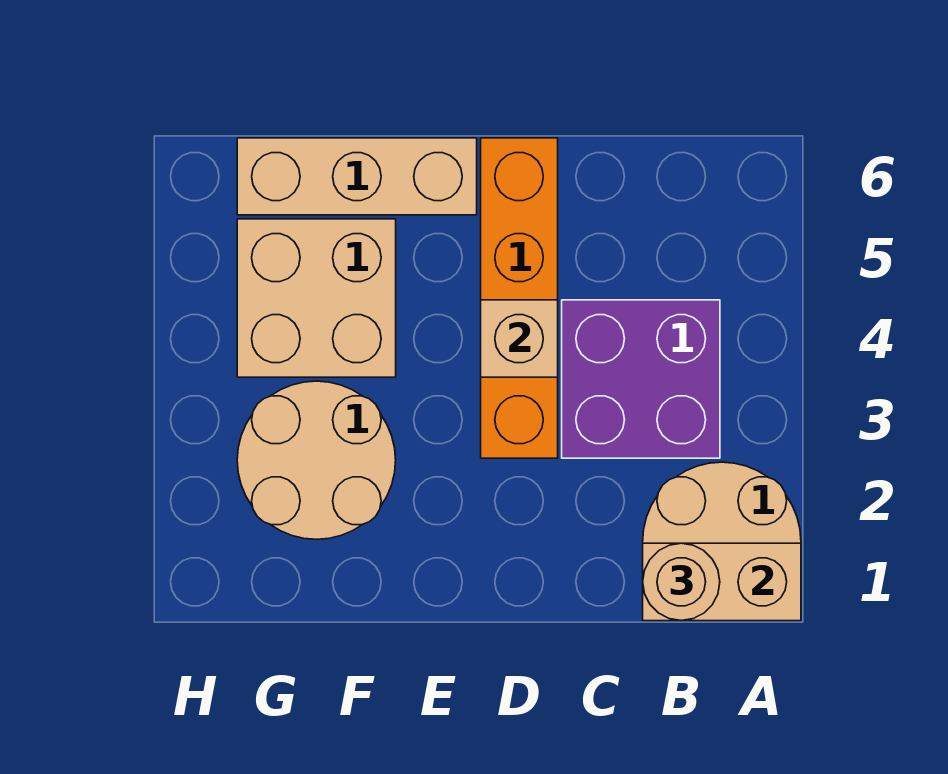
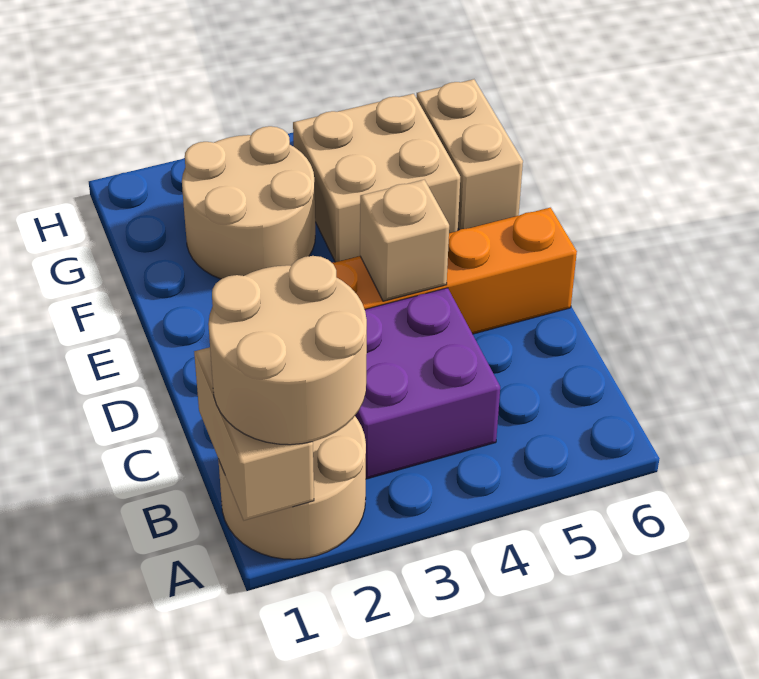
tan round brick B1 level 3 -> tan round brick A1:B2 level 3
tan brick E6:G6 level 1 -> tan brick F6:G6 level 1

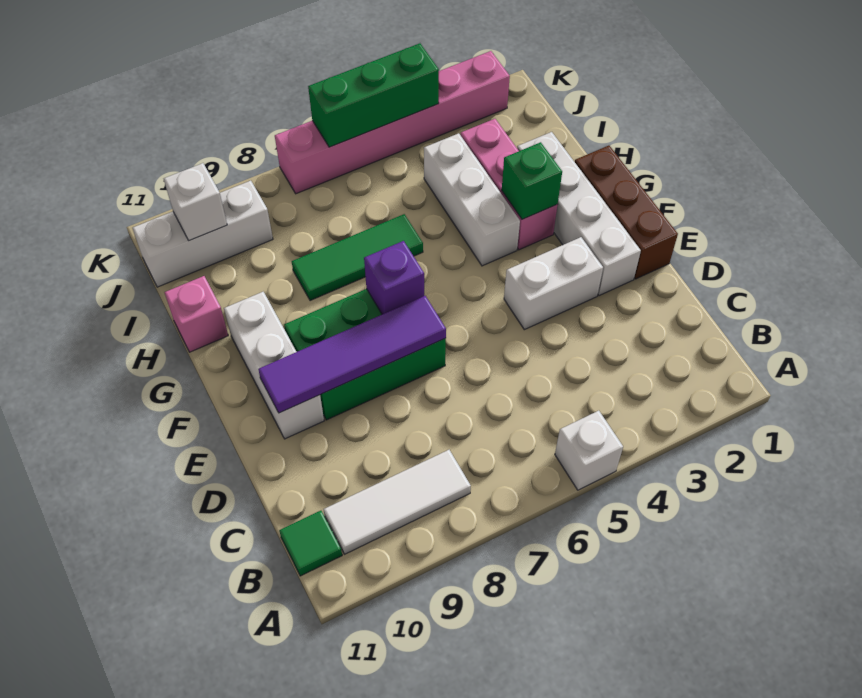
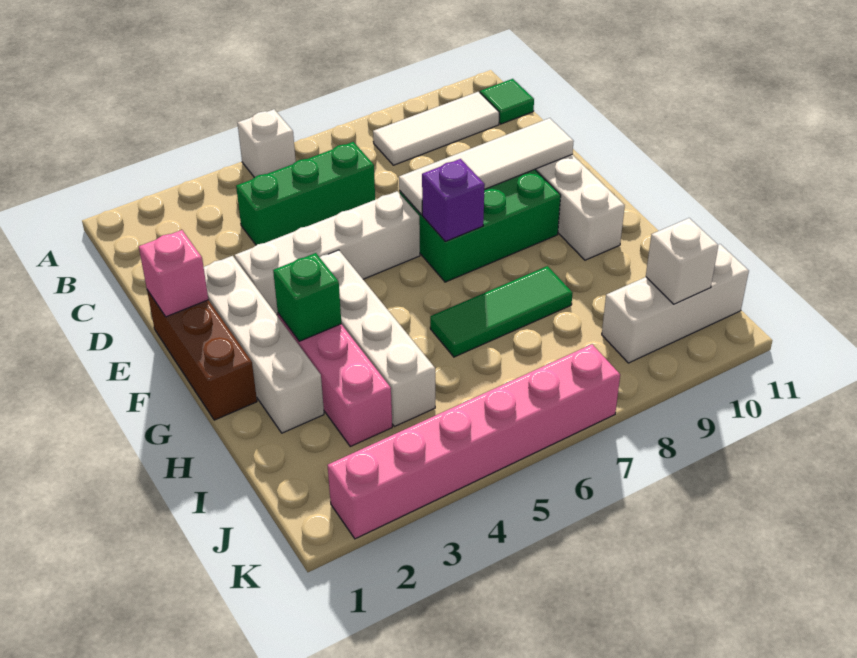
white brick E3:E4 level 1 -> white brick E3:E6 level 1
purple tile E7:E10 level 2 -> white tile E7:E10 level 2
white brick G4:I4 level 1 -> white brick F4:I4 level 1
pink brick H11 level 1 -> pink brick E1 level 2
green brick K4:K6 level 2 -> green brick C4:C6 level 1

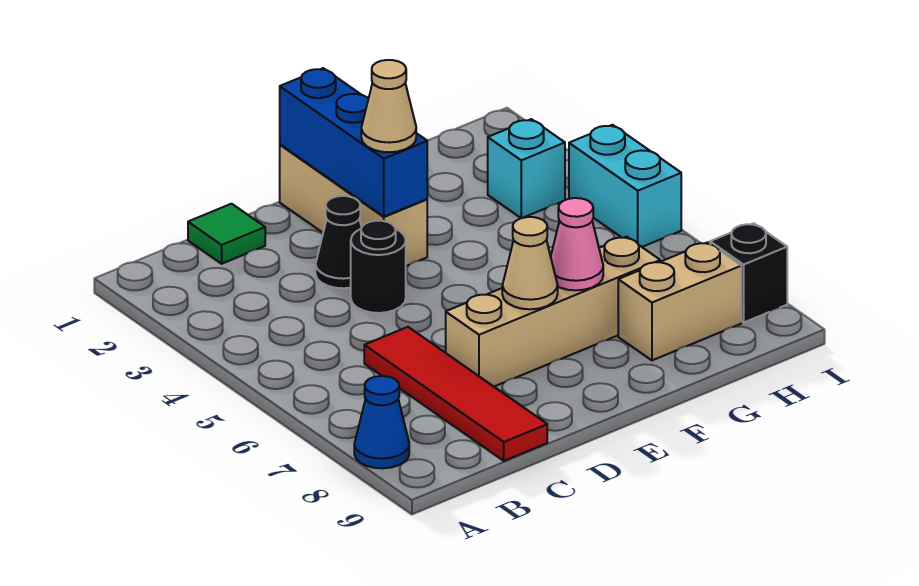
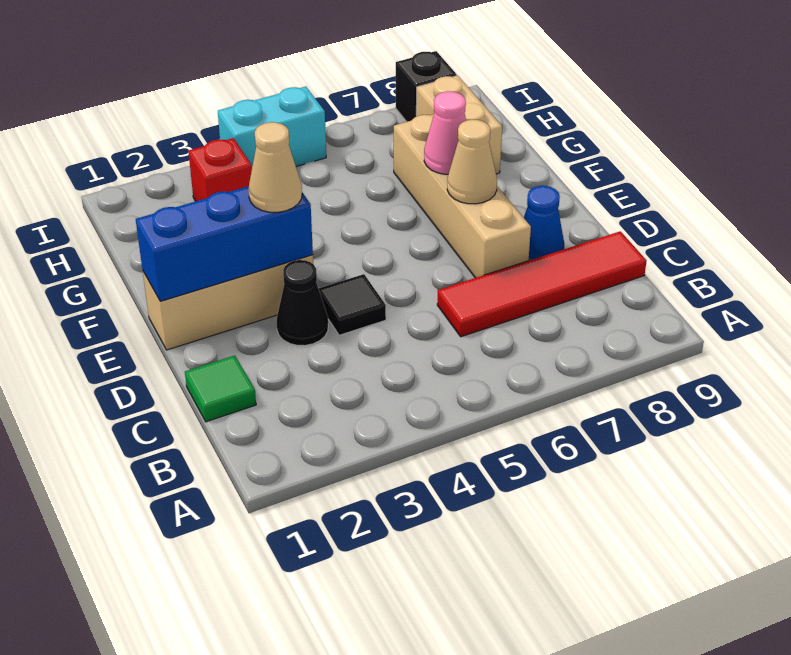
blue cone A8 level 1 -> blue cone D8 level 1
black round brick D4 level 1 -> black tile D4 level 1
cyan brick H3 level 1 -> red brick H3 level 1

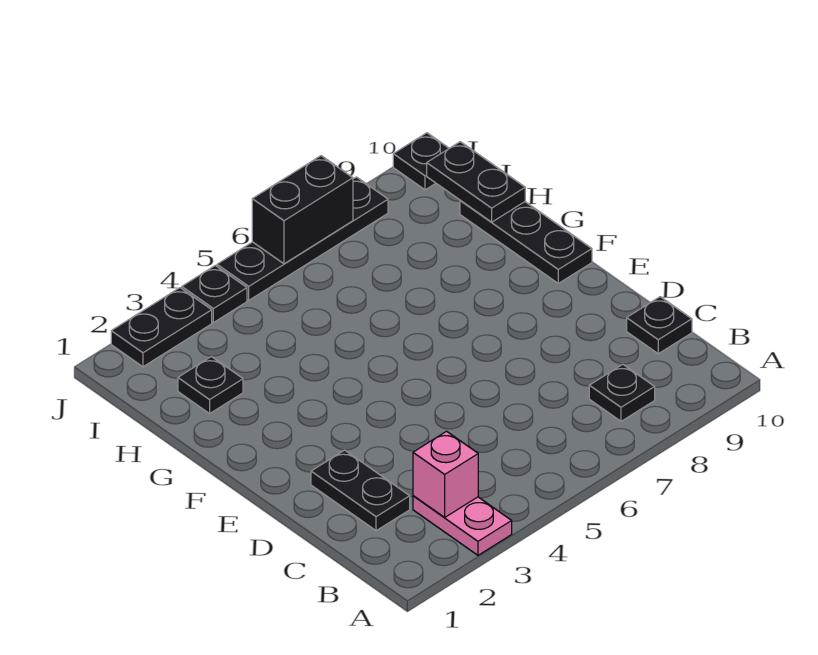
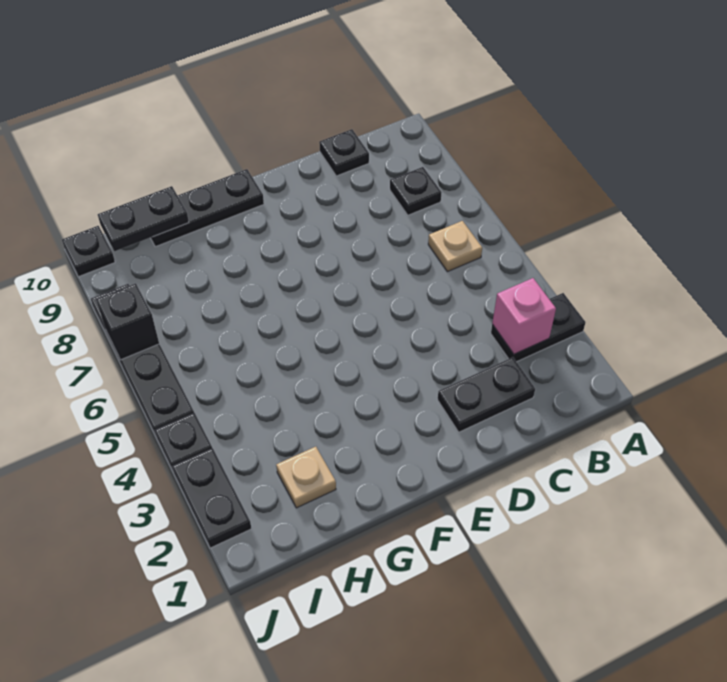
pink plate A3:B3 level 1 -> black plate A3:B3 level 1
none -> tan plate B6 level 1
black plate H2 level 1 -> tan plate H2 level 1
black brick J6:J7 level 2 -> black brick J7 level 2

Task item — The records above must be copied exactly, with no pictures carried over.

Solution to the exercise —
tan round brick B1 level 3 -> tan round brick A1:B2 level 3
tan brick E6:G6 level 1 -> tan brick F6:G6 level 1

white brick E3:E4 level 1 -> white brick E3:E6 level 1
purple tile E7:E10 level 2 -> white tile E7:E10 level 2
white brick G4:I4 level 1 -> white brick F4:I4 level 1
pink brick H11 level 1 -> pink brick E1 level 2
green brick K4:K6 level 2 -> green brick C4:C6 level 1

blue cone A8 level 1 -> blue cone D8 level 1
black round brick D4 level 1 -> black tile D4 level 1
cyan brick H3 level 1 -> red brick H3 level 1

pink plate A3:B3 level 1 -> black plate A3:B3 level 1
none -> tan plate B6 level 1
black plate H2 level 1 -> tan plate H2 level 1
black brick J6:J7 level 2 -> black brick J7 level 2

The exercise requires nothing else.